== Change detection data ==
+===+

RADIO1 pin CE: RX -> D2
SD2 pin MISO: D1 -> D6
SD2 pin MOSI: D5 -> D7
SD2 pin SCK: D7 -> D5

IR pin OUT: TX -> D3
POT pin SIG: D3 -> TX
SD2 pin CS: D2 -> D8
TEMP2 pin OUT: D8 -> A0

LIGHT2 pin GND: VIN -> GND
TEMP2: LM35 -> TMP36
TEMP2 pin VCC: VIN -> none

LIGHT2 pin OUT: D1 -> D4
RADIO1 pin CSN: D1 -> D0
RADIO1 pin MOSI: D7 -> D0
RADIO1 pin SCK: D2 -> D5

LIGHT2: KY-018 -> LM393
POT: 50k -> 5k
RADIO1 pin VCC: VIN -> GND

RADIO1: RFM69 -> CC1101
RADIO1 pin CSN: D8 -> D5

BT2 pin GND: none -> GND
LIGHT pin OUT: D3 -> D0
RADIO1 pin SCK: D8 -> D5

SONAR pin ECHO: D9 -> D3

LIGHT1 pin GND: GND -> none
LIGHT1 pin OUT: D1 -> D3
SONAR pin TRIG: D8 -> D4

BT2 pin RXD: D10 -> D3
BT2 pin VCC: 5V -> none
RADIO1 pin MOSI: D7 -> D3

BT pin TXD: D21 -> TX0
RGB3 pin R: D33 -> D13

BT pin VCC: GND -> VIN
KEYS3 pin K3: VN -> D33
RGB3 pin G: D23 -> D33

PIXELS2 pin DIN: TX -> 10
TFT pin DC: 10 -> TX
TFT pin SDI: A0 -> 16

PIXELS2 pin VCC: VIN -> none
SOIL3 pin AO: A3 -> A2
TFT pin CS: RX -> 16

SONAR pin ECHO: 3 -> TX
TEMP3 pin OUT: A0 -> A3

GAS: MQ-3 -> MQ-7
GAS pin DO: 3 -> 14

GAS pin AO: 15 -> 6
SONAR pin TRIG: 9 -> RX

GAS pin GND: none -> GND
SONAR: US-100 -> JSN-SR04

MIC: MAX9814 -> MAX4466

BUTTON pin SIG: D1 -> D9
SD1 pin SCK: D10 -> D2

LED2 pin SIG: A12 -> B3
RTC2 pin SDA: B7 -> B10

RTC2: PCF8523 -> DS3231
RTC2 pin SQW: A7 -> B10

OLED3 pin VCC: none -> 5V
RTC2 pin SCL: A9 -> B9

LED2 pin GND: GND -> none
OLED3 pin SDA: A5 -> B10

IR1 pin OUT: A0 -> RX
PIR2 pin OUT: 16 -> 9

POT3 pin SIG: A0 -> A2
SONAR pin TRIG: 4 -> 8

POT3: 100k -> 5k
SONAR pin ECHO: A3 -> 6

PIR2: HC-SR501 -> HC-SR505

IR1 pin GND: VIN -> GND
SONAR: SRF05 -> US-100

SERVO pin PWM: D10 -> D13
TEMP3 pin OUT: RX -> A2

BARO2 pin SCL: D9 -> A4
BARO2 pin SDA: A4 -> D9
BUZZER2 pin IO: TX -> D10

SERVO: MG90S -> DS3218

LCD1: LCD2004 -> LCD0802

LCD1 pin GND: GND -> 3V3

+===+

== Task objective ==
From the entries above, return exactly the line containing "GAS pin DO: 3 -> 14", the line containing "LED2 pin GND: GND -> none", and all lines between, and nothing else.

== Response area ==
GAS pin DO: 3 -> 14

GAS pin AO: 15 -> 6
SONAR pin TRIG: 9 -> RX

GAS pin GND: none -> GND
SONAR: US-100 -> JSN-SR04

MIC: MAX9814 -> MAX4466

BUTTON pin SIG: D1 -> D9
SD1 pin SCK: D10 -> D2

LED2 pin SIG: A12 -> B3
RTC2 pin SDA: B7 -> B10

RTC2: PCF8523 -> DS3231
RTC2 pin SQW: A7 -> B10

OLED3 pin VCC: none -> 5V
RTC2 pin SCL: A9 -> B9

LED2 pin GND: GND -> none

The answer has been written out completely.